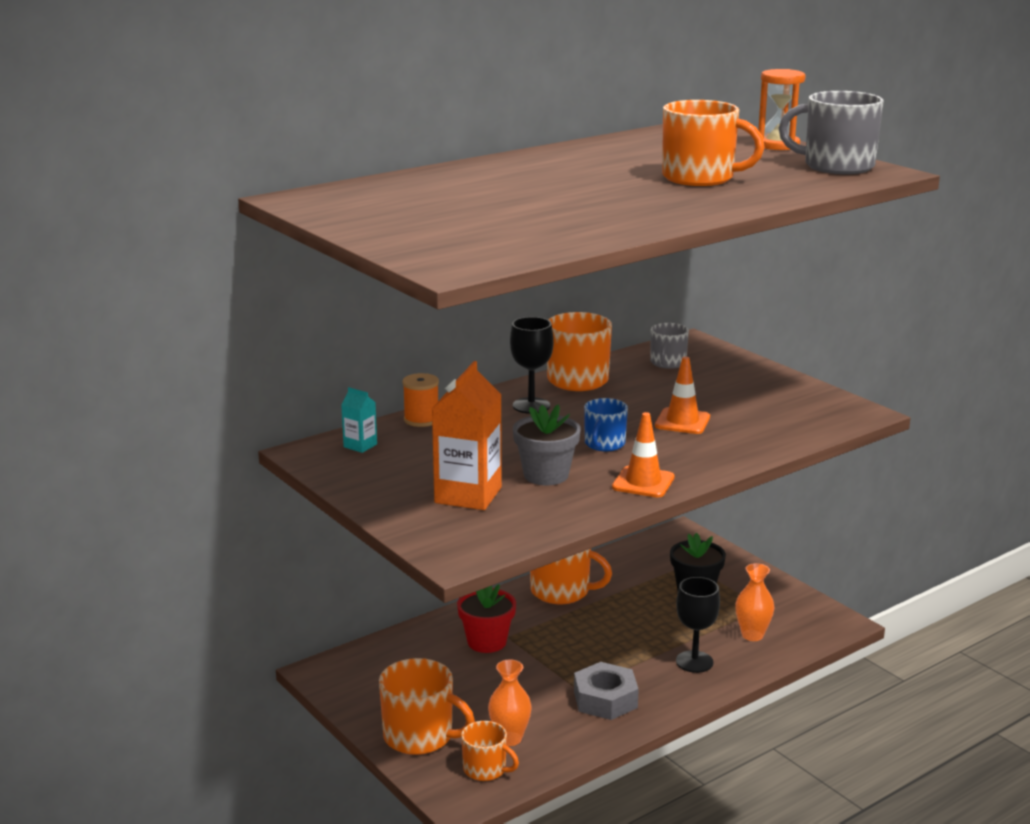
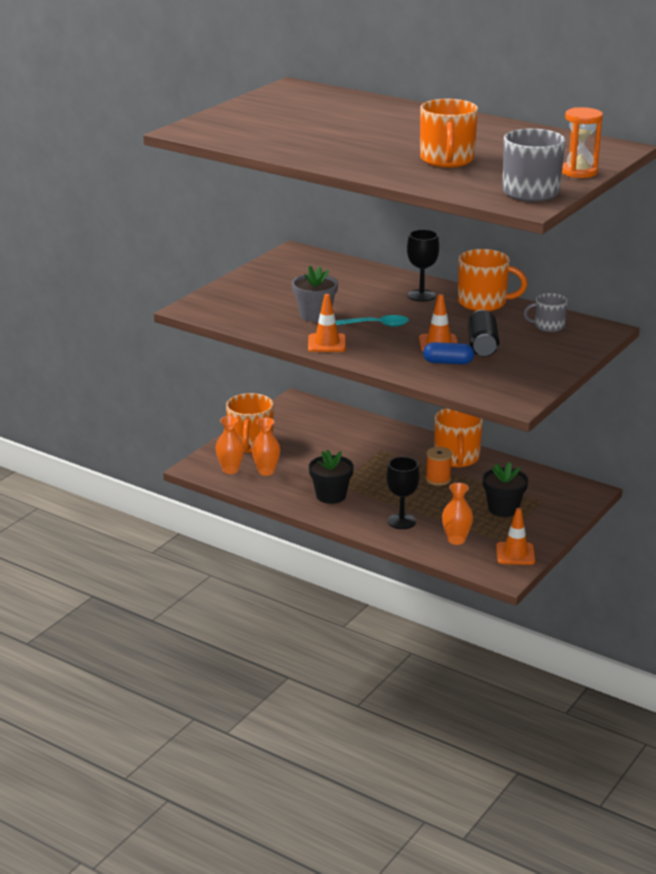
camera: 70 degrees right, 5 degrees up
(360, 445) = (315, 261): turquoise carton -> none
(421, 419) = (369, 270): orange spool -> orange spool (438, 479)
(468, 495) = (270, 299): orange carton -> none
(486, 769) = (230, 470): orange mug -> orange vase
(487, 642) = (369, 444): red flower pot -> none
(604, 444) = (377, 325): blue mug -> turquoise spoon
(605, 699) = (331, 496): grey nut -> black flower pot
(701, 401) = (482, 345): none -> black can
(738, 426) = (448, 362): none -> blue capsule
(796, 606) = (515, 554): none -> orange traffic cone

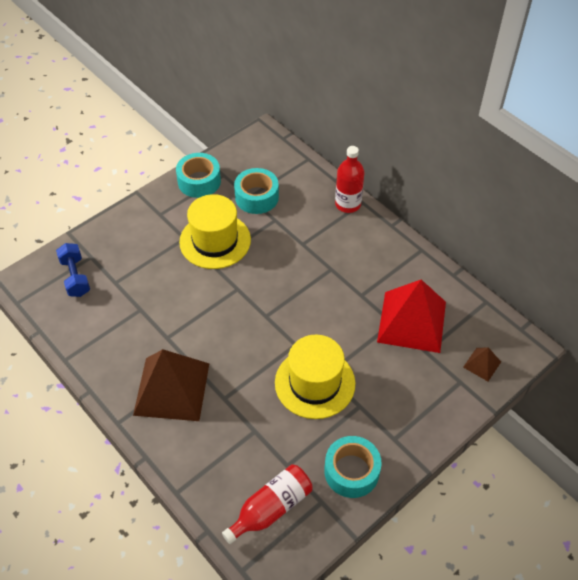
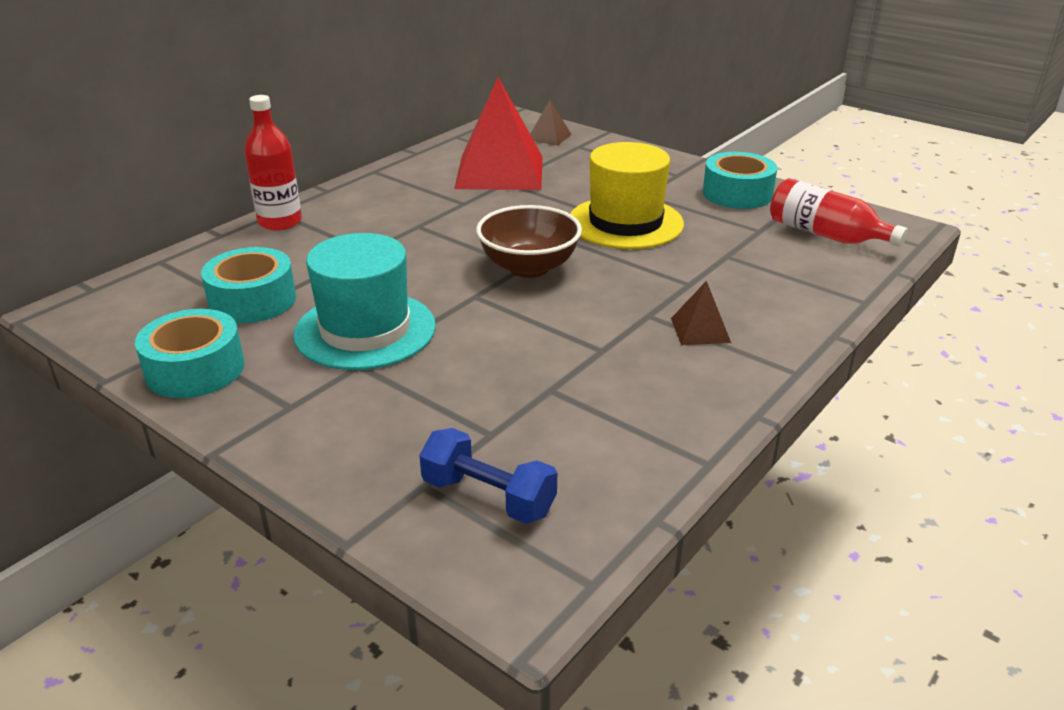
camera: 100 degrees left, 20 degrees down
(75, 277) = (488, 497): blue dumbbell -> blue dumbbell turned 60 degrees clockwise
(171, 388) = (700, 330): brown pyramid -> brown pyramid, size x0.44
(215, 241) = (365, 330): yellow hat -> turquoise hat
(264, 318) = (529, 267): none -> brown bowl

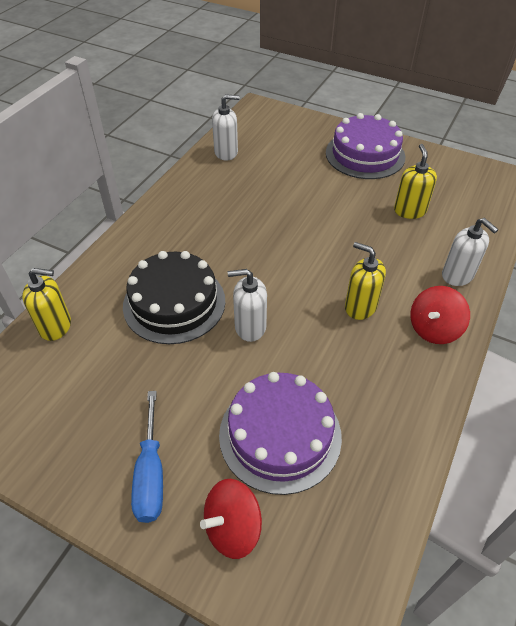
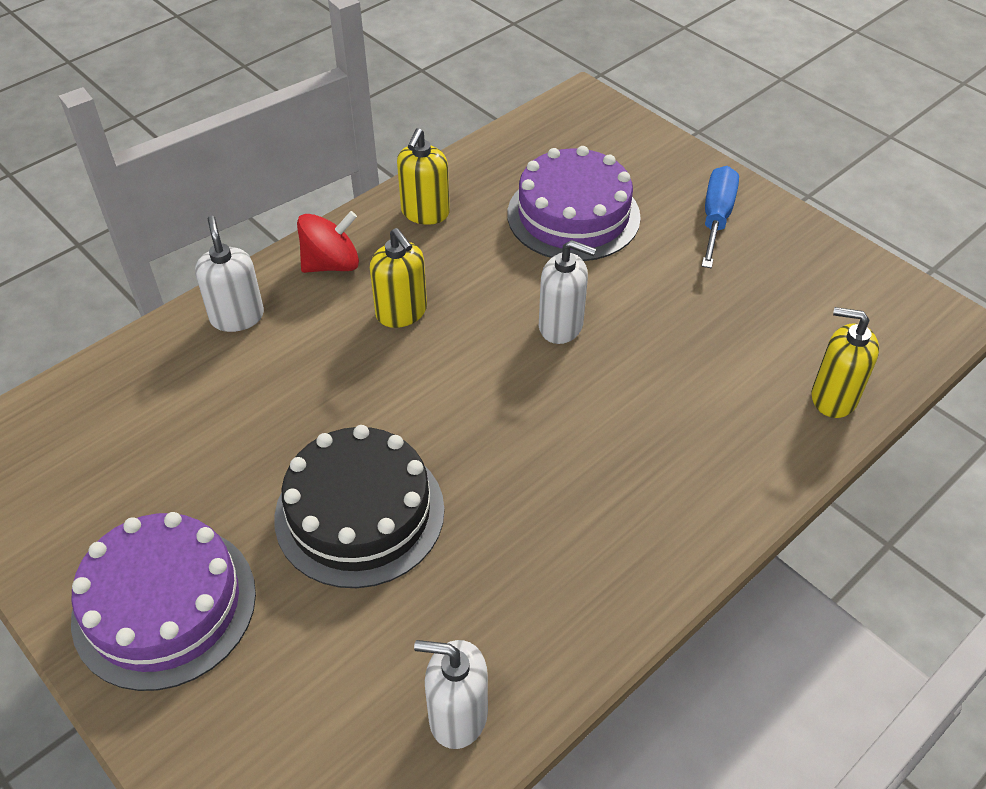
camera: 160 degrees left, 0 degrees up
(174, 303) = (656, 386): black cake -> black cake (359, 513)
(232, 528) = (646, 166): red spinning top -> none
(409, 211) = (203, 439): yellow soap dispenser -> yellow soap dispenser (425, 213)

WHAT IS REQUIRED:
For the string "turquoise", go through the entries above and copy each line where it occurs.

EXERCISE RESULT:
(360, 445) = (315, 261): turquoise carton -> none
(604, 444) = (377, 325): blue mug -> turquoise spoon
(215, 241) = (365, 330): yellow hat -> turquoise hat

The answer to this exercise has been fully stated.